◆ Work to complete ◆
Please transcribe exactly, and only, the lines of the data below between the line holding "(114, 164) = (570, 366): pink" and the line holding "(382, 153) = (312, 271): purple", inclusive.
------ Data records ------
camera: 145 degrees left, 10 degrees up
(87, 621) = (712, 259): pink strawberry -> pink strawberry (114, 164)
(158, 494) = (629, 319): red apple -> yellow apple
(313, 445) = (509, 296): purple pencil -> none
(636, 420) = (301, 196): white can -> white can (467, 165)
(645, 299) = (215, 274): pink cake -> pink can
------
------ Data records ------
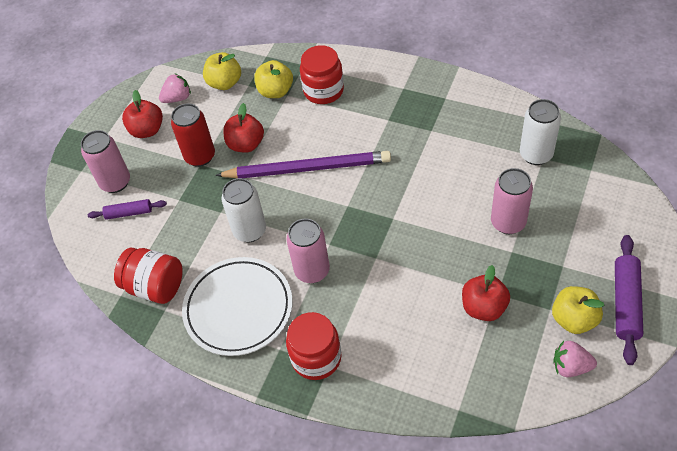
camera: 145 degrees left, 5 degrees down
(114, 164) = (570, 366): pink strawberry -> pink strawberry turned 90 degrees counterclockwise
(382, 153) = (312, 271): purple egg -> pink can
------
◆ Solution to this exercise ◆
(114, 164) = (570, 366): pink strawberry -> pink strawberry turned 90 degrees counterclockwise
(382, 153) = (312, 271): purple egg -> pink can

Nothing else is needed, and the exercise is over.